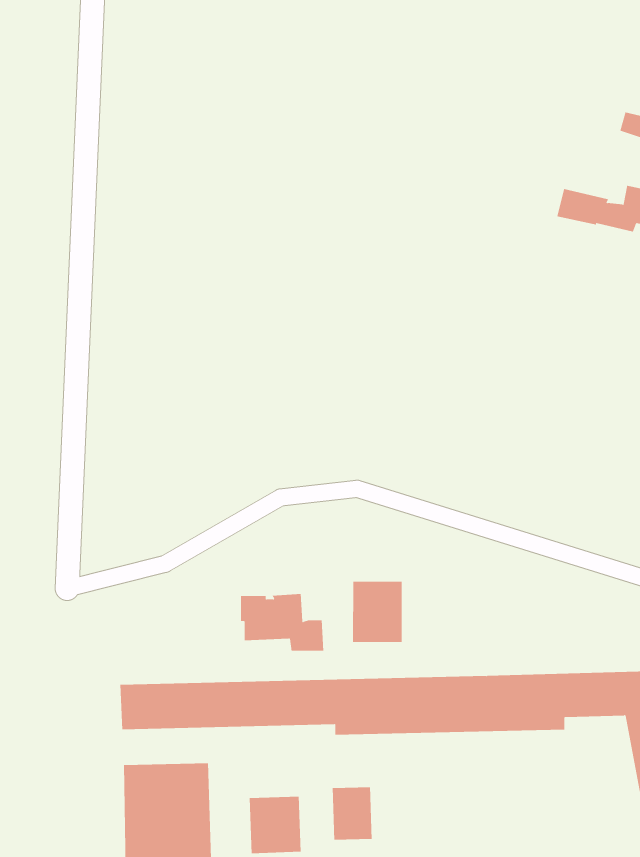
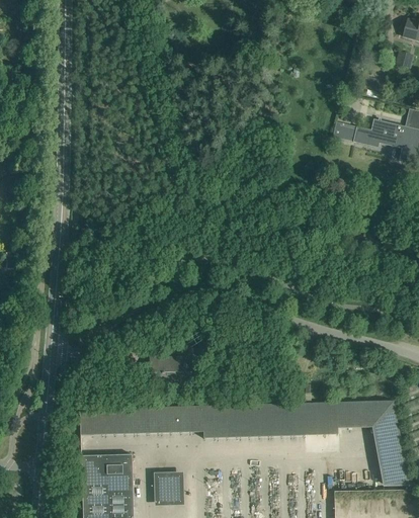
building: [353,581,402,643] -> none
building: [332,786,372,840] -> none

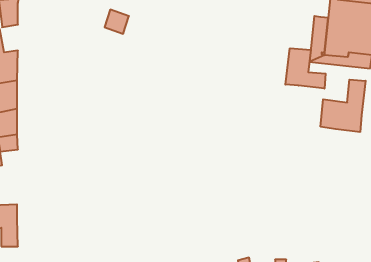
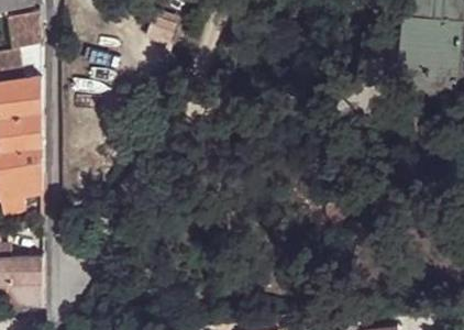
building: [285,48,326,89] -> none
building: [321,80,366,132] -> none

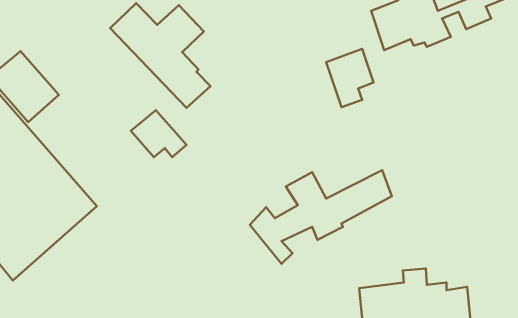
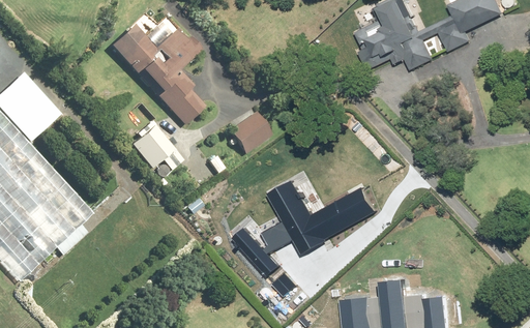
building: [326,49,374,107] -> none
building: none -> [224,112,269,154]

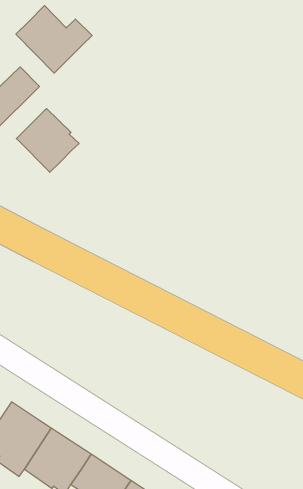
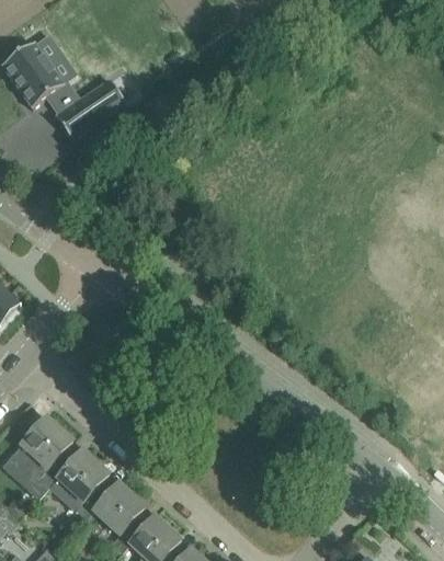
building: [16,6,92,73] -> none
building: [16,109,79,172] -> none

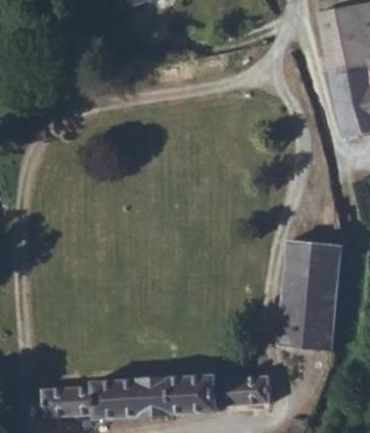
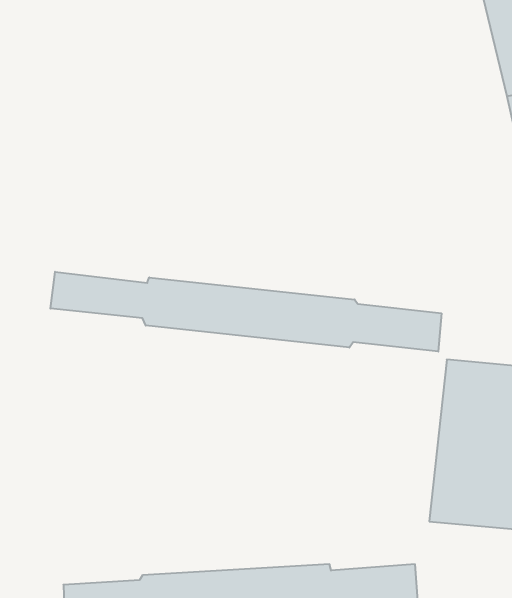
building: none -> [50,272,441,352]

.....

# EXERCISE OBJECTIVE
Print the records above verbatim, minus any pictures.

# TASK SOLUTION
building: [353,581,402,643] -> none
building: [332,786,372,840] -> none

building: [285,48,326,89] -> none
building: [321,80,366,132] -> none

building: [326,49,374,107] -> none
building: none -> [224,112,269,154]

building: [16,6,92,73] -> none
building: [16,109,79,172] -> none

building: none -> [50,272,441,352]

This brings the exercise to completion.